- **Dataset entries**
»»
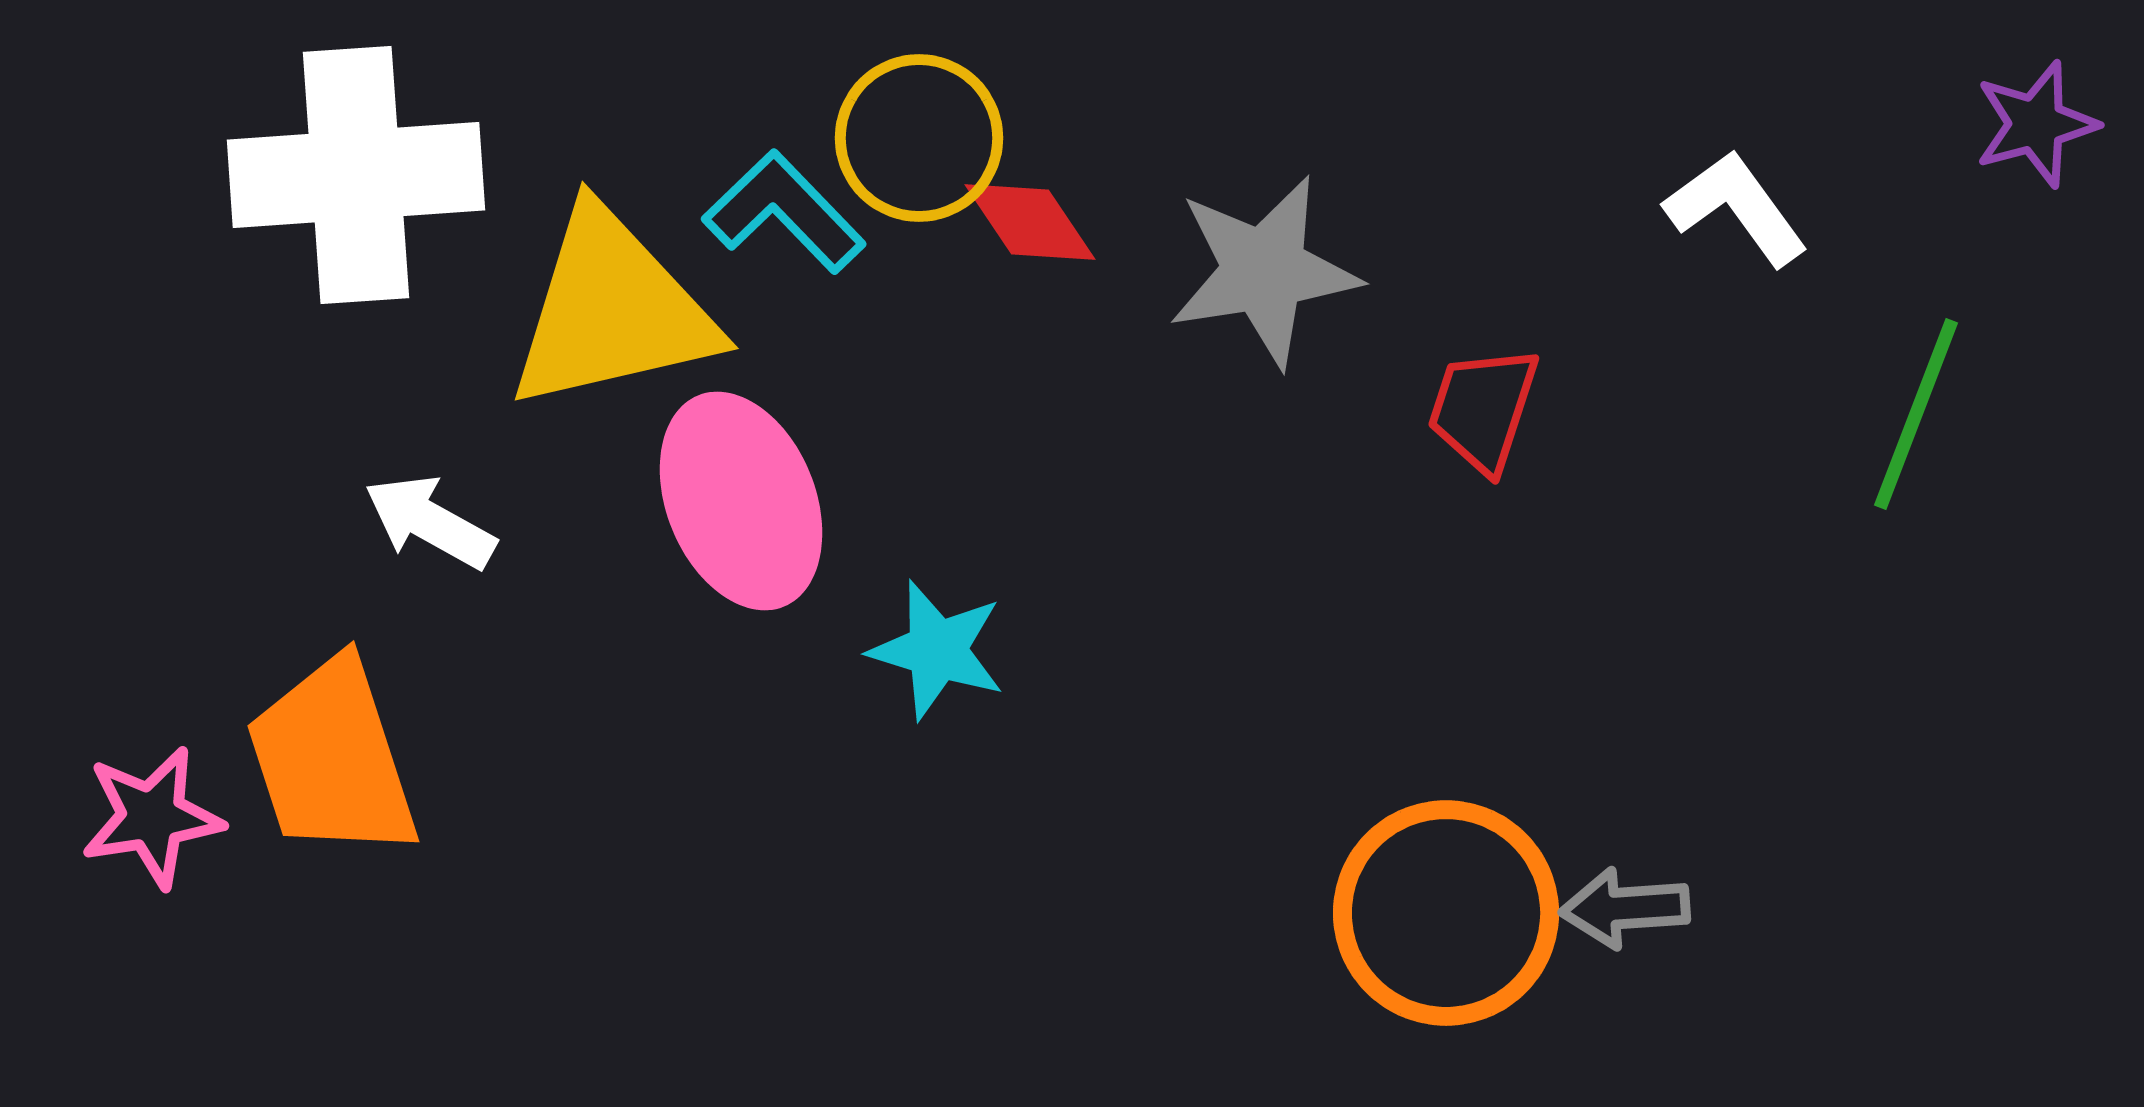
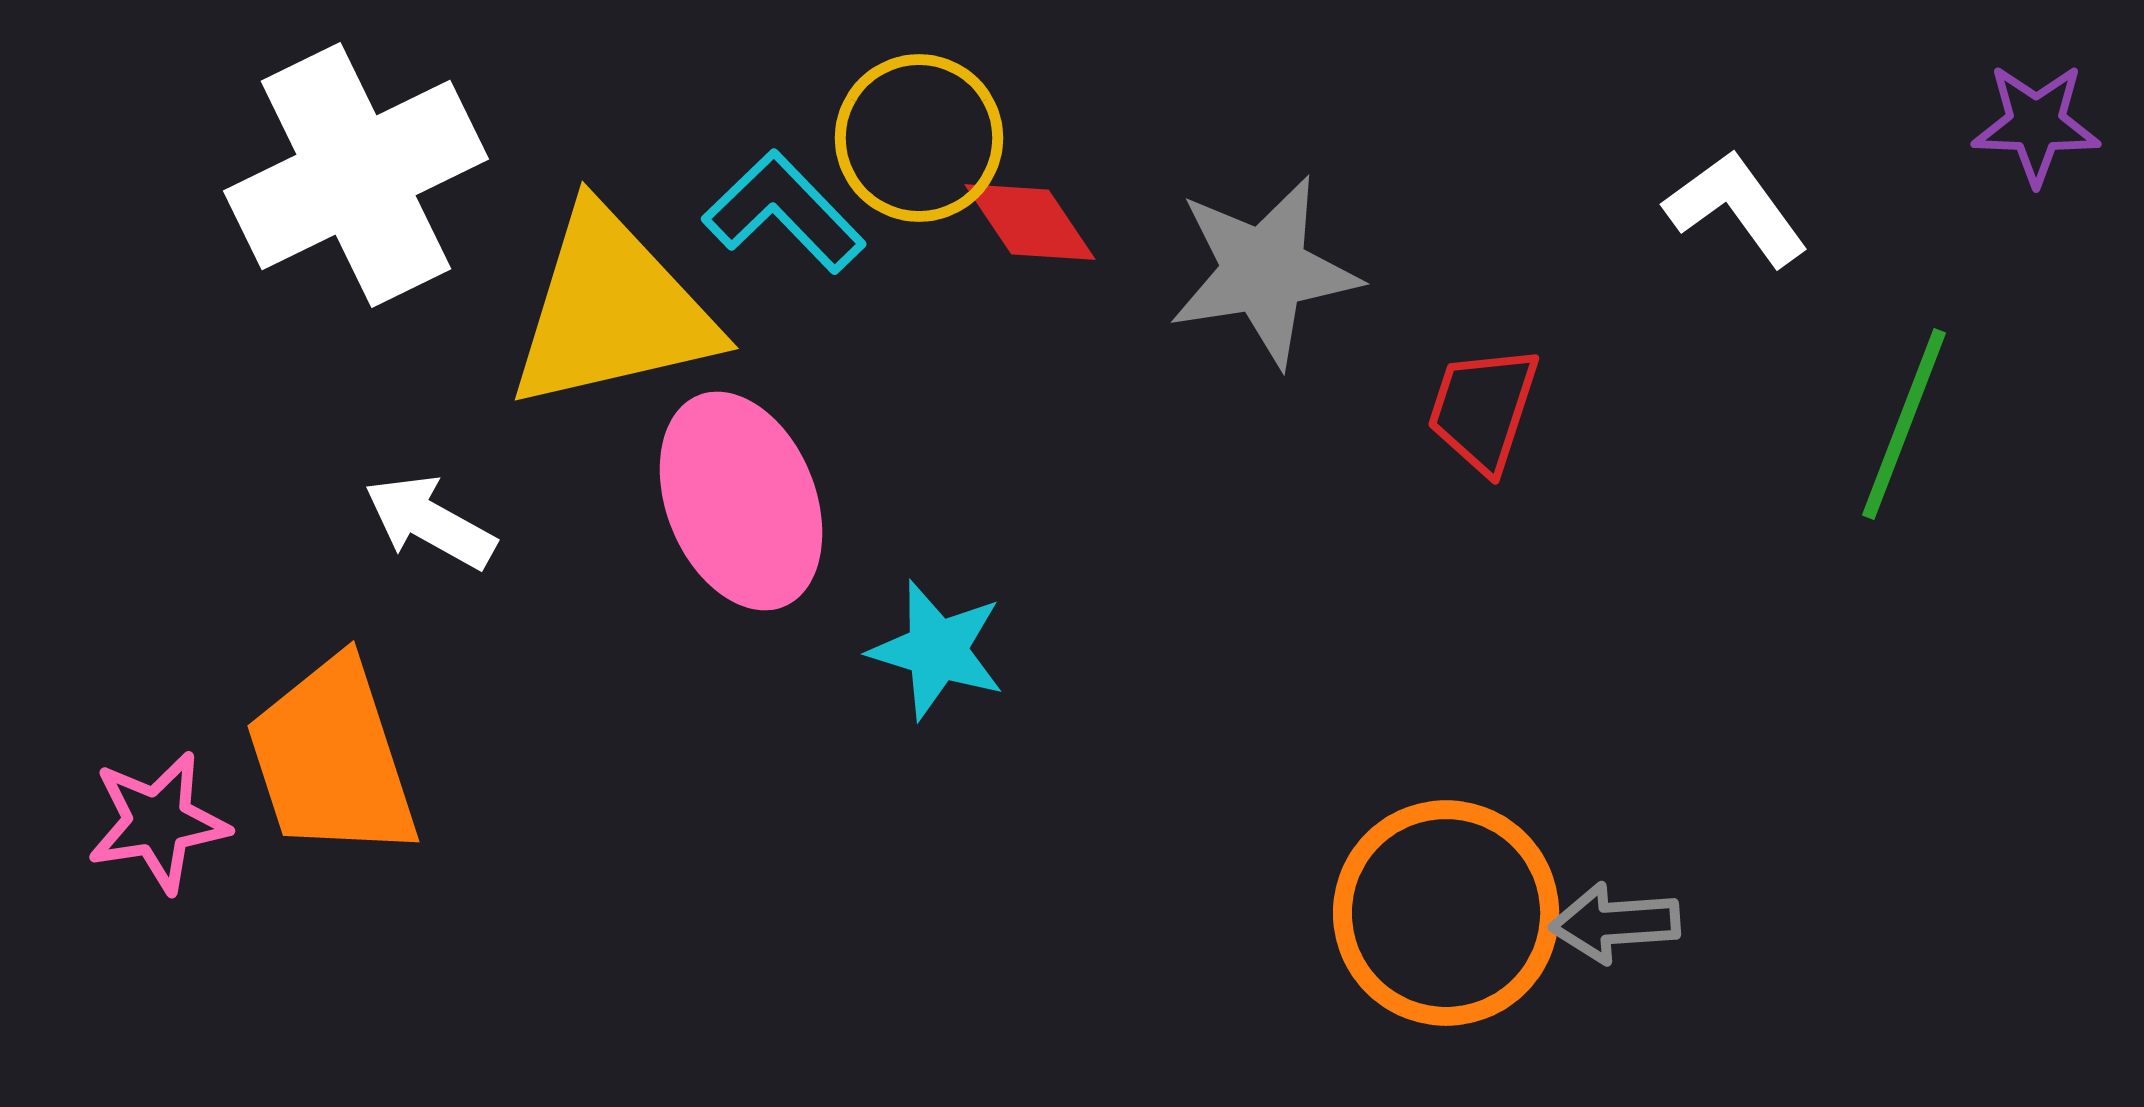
purple star: rotated 17 degrees clockwise
white cross: rotated 22 degrees counterclockwise
green line: moved 12 px left, 10 px down
pink star: moved 6 px right, 5 px down
gray arrow: moved 10 px left, 15 px down
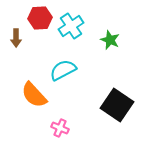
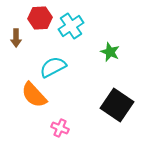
green star: moved 12 px down
cyan semicircle: moved 10 px left, 3 px up
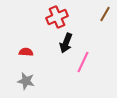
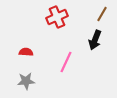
brown line: moved 3 px left
black arrow: moved 29 px right, 3 px up
pink line: moved 17 px left
gray star: rotated 18 degrees counterclockwise
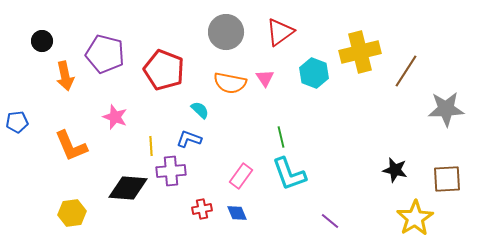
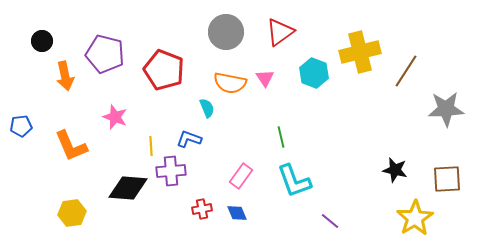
cyan semicircle: moved 7 px right, 2 px up; rotated 24 degrees clockwise
blue pentagon: moved 4 px right, 4 px down
cyan L-shape: moved 5 px right, 7 px down
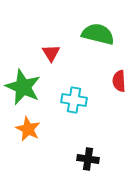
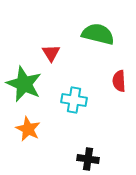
green star: moved 1 px right, 3 px up
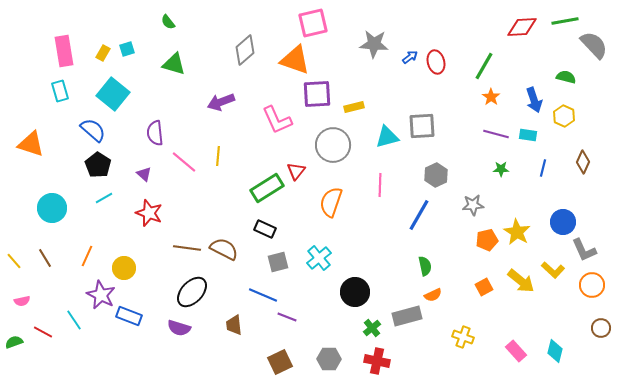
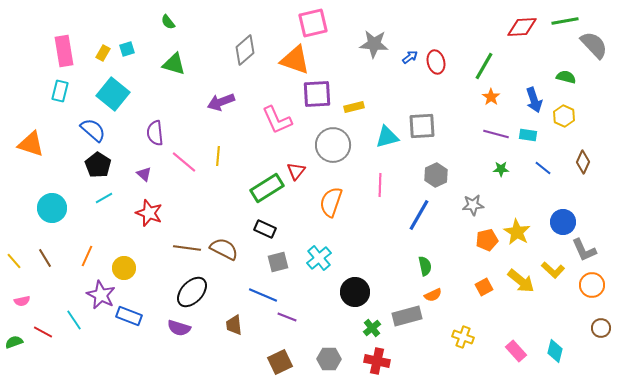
cyan rectangle at (60, 91): rotated 30 degrees clockwise
blue line at (543, 168): rotated 66 degrees counterclockwise
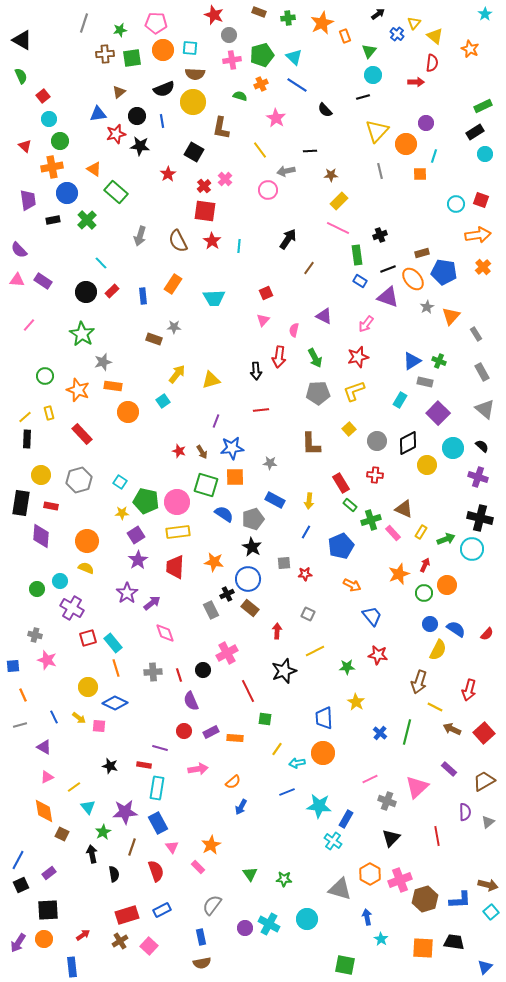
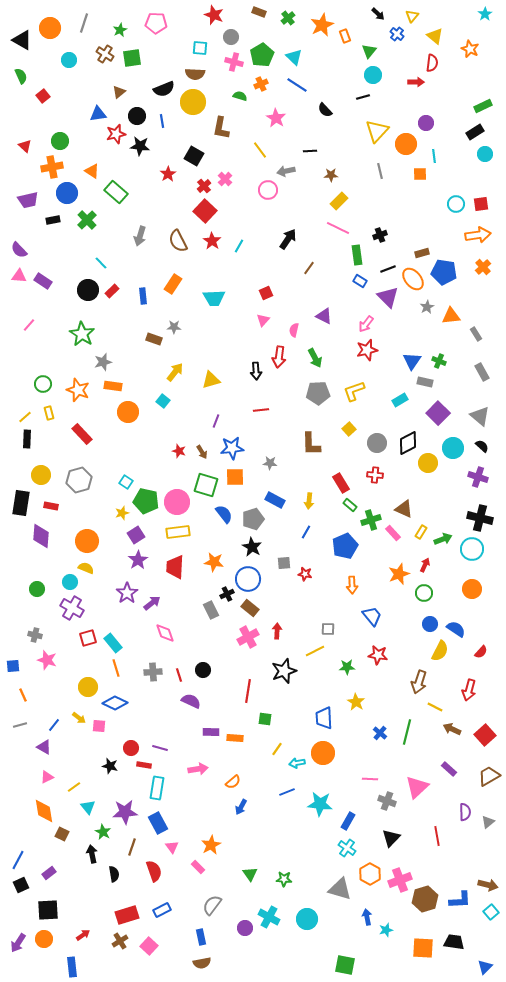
black arrow at (378, 14): rotated 80 degrees clockwise
green cross at (288, 18): rotated 32 degrees counterclockwise
orange star at (322, 23): moved 2 px down
yellow triangle at (414, 23): moved 2 px left, 7 px up
green star at (120, 30): rotated 16 degrees counterclockwise
gray circle at (229, 35): moved 2 px right, 2 px down
cyan square at (190, 48): moved 10 px right
orange circle at (163, 50): moved 113 px left, 22 px up
brown cross at (105, 54): rotated 36 degrees clockwise
green pentagon at (262, 55): rotated 15 degrees counterclockwise
pink cross at (232, 60): moved 2 px right, 2 px down; rotated 24 degrees clockwise
cyan circle at (49, 119): moved 20 px right, 59 px up
black square at (194, 152): moved 4 px down
cyan line at (434, 156): rotated 24 degrees counterclockwise
orange triangle at (94, 169): moved 2 px left, 2 px down
purple trapezoid at (28, 200): rotated 85 degrees clockwise
red square at (481, 200): moved 4 px down; rotated 28 degrees counterclockwise
red square at (205, 211): rotated 35 degrees clockwise
cyan line at (239, 246): rotated 24 degrees clockwise
pink triangle at (17, 280): moved 2 px right, 4 px up
black circle at (86, 292): moved 2 px right, 2 px up
purple triangle at (388, 297): rotated 25 degrees clockwise
orange triangle at (451, 316): rotated 42 degrees clockwise
red star at (358, 357): moved 9 px right, 7 px up
blue triangle at (412, 361): rotated 24 degrees counterclockwise
yellow arrow at (177, 374): moved 2 px left, 2 px up
green circle at (45, 376): moved 2 px left, 8 px down
cyan rectangle at (400, 400): rotated 28 degrees clockwise
cyan square at (163, 401): rotated 16 degrees counterclockwise
gray triangle at (485, 409): moved 5 px left, 7 px down
gray circle at (377, 441): moved 2 px down
yellow circle at (427, 465): moved 1 px right, 2 px up
cyan square at (120, 482): moved 6 px right
yellow star at (122, 513): rotated 16 degrees counterclockwise
blue semicircle at (224, 514): rotated 18 degrees clockwise
green arrow at (446, 539): moved 3 px left
blue pentagon at (341, 546): moved 4 px right
red star at (305, 574): rotated 16 degrees clockwise
cyan circle at (60, 581): moved 10 px right, 1 px down
orange arrow at (352, 585): rotated 60 degrees clockwise
orange circle at (447, 585): moved 25 px right, 4 px down
gray square at (308, 614): moved 20 px right, 15 px down; rotated 24 degrees counterclockwise
red semicircle at (487, 634): moved 6 px left, 18 px down
yellow semicircle at (438, 650): moved 2 px right, 1 px down
pink cross at (227, 653): moved 21 px right, 16 px up
red line at (248, 691): rotated 35 degrees clockwise
purple semicircle at (191, 701): rotated 138 degrees clockwise
blue line at (54, 717): moved 8 px down; rotated 64 degrees clockwise
red circle at (184, 731): moved 53 px left, 17 px down
purple rectangle at (211, 732): rotated 28 degrees clockwise
red square at (484, 733): moved 1 px right, 2 px down
pink line at (370, 779): rotated 28 degrees clockwise
brown trapezoid at (484, 781): moved 5 px right, 5 px up
cyan star at (319, 806): moved 1 px right, 2 px up
blue rectangle at (346, 819): moved 2 px right, 2 px down
green star at (103, 832): rotated 14 degrees counterclockwise
cyan cross at (333, 841): moved 14 px right, 7 px down
red semicircle at (156, 871): moved 2 px left
cyan cross at (269, 924): moved 7 px up
cyan star at (381, 939): moved 5 px right, 9 px up; rotated 24 degrees clockwise
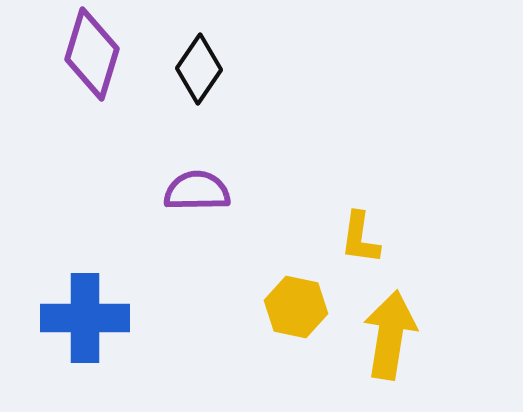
««
Looking at the data above, return every line from the one with "gray circle at (229, 35): moved" down to the one with "green pentagon at", exactly and inclusively.

- **Answer to this problem**
gray circle at (229, 35): moved 2 px right, 2 px down
cyan square at (190, 48): moved 10 px right
orange circle at (163, 50): moved 113 px left, 22 px up
brown cross at (105, 54): rotated 36 degrees clockwise
green pentagon at (262, 55): rotated 15 degrees counterclockwise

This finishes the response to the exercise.